→ INFORMATION SUPPLIED:
"""

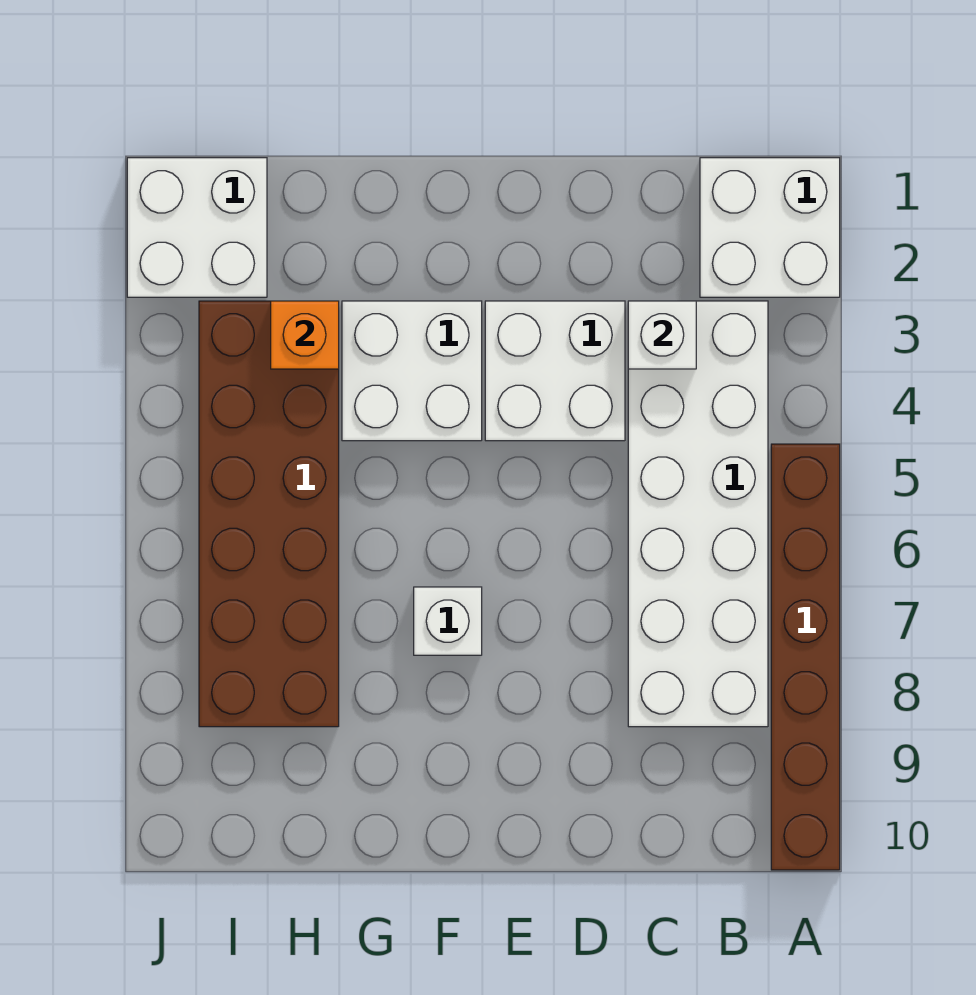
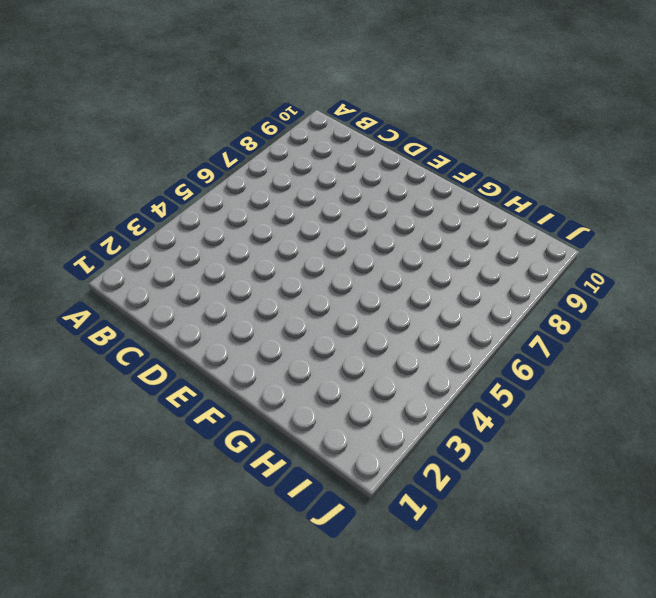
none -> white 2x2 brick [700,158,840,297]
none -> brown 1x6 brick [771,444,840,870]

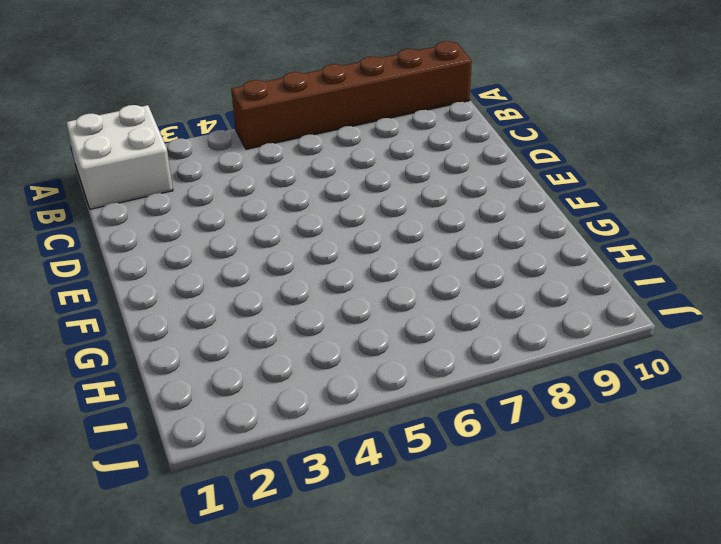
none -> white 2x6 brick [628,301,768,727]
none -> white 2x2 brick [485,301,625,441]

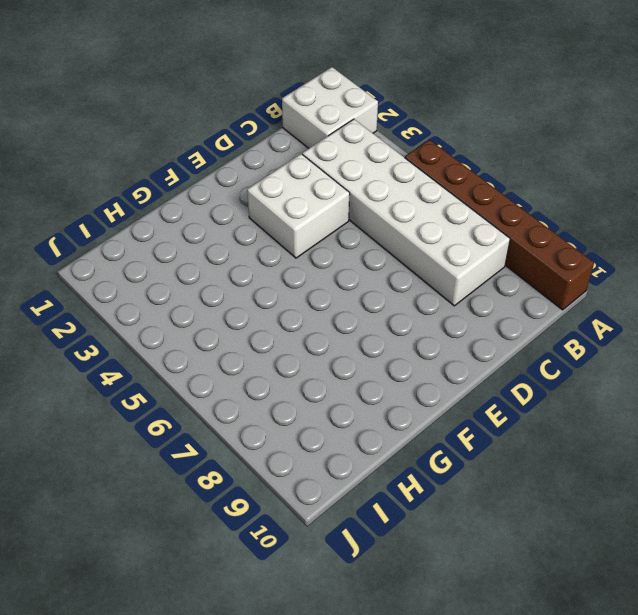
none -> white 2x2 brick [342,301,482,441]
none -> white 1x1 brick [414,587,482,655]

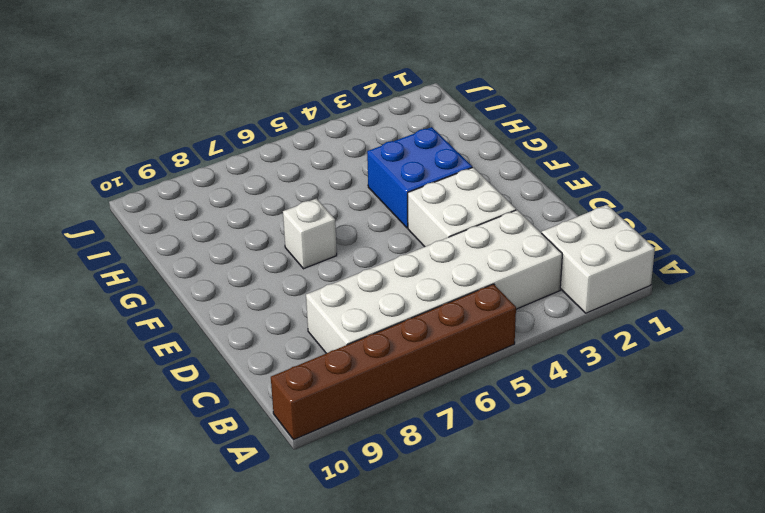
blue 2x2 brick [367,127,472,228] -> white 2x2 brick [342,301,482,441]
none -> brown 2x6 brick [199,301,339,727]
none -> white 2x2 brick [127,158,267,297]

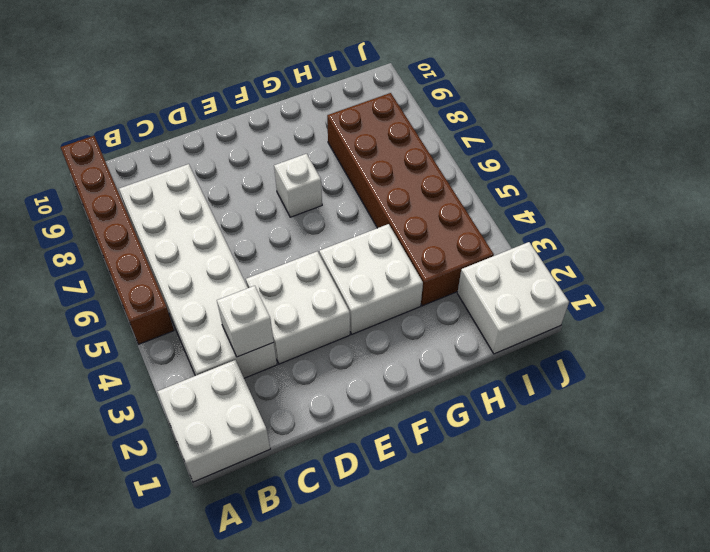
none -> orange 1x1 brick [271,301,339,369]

"""
"""

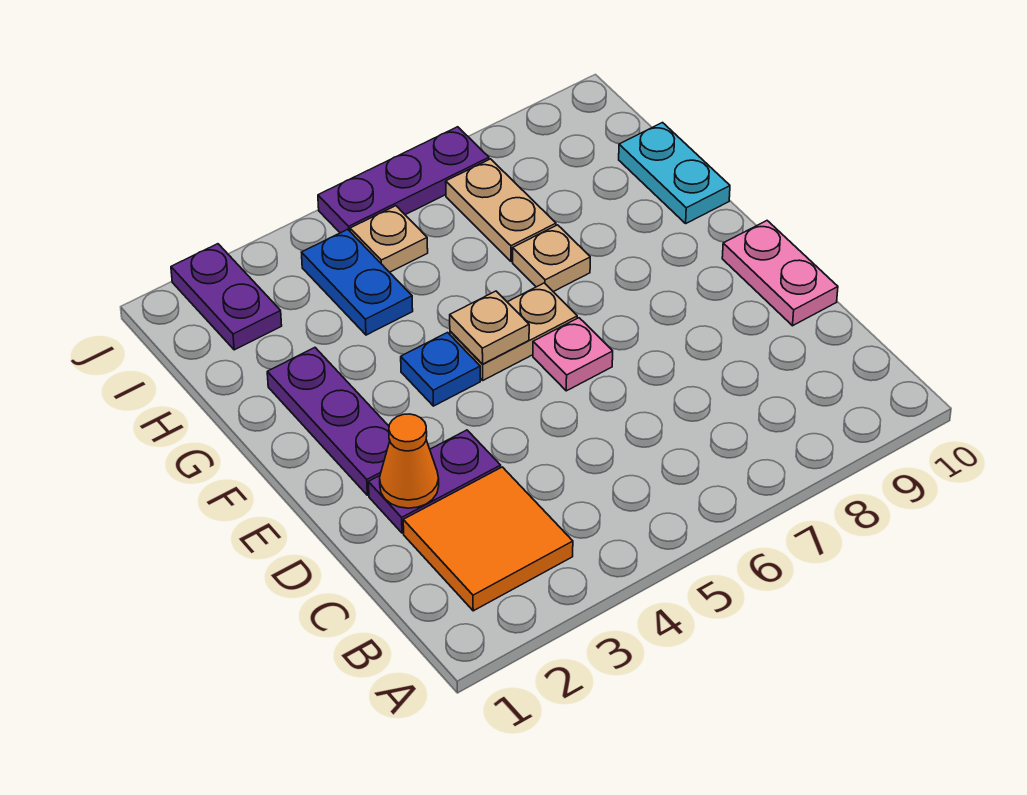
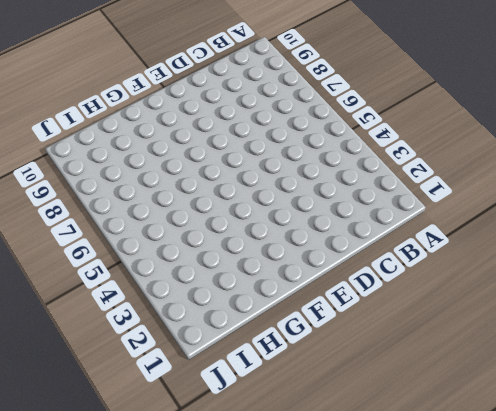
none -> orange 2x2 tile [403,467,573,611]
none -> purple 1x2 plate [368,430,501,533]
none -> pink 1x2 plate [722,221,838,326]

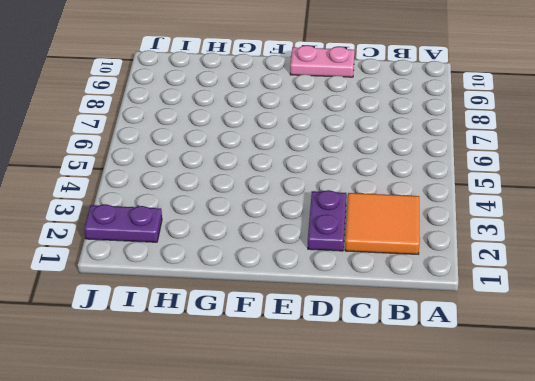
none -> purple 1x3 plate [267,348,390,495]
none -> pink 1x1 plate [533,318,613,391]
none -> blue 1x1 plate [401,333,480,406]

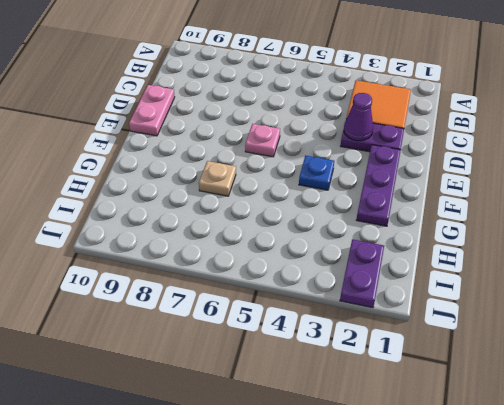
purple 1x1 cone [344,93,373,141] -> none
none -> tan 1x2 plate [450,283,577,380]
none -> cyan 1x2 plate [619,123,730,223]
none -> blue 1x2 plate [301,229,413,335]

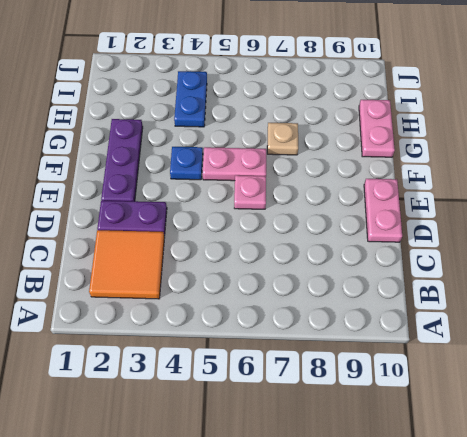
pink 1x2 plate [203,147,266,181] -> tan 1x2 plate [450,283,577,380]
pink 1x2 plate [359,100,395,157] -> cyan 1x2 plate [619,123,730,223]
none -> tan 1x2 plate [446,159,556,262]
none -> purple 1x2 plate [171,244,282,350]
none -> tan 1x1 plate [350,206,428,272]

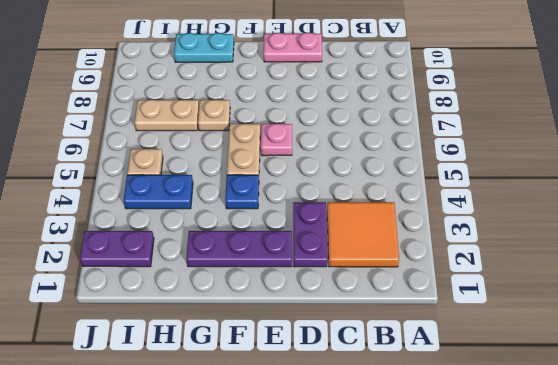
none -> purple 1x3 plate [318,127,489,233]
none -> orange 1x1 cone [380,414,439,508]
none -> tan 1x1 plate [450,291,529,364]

"""
"""

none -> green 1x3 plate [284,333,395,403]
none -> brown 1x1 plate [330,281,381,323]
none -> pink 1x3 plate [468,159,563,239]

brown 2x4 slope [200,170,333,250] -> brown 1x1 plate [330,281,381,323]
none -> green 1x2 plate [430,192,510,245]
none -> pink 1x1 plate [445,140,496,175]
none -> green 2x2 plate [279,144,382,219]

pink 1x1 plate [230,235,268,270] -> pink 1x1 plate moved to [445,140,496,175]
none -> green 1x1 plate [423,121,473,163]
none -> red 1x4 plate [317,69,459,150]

"""

→ WHAT NEEDS TO BE DONE:
Leaving each picture behind, please give again exactly the lines above from the one with "none -> pink 1x1 plate [533,318,613,391]" through the one with "none -> tan 1x2 plate [446,159,556,262]", both included, and no others.

→ SOLUTION TO THIS PROBLEM:
none -> pink 1x1 plate [533,318,613,391]
none -> blue 1x1 plate [401,333,480,406]

purple 1x1 cone [344,93,373,141] -> none
none -> tan 1x2 plate [450,283,577,380]
none -> cyan 1x2 plate [619,123,730,223]
none -> blue 1x2 plate [301,229,413,335]

pink 1x2 plate [203,147,266,181] -> tan 1x2 plate [450,283,577,380]
pink 1x2 plate [359,100,395,157] -> cyan 1x2 plate [619,123,730,223]
none -> tan 1x2 plate [446,159,556,262]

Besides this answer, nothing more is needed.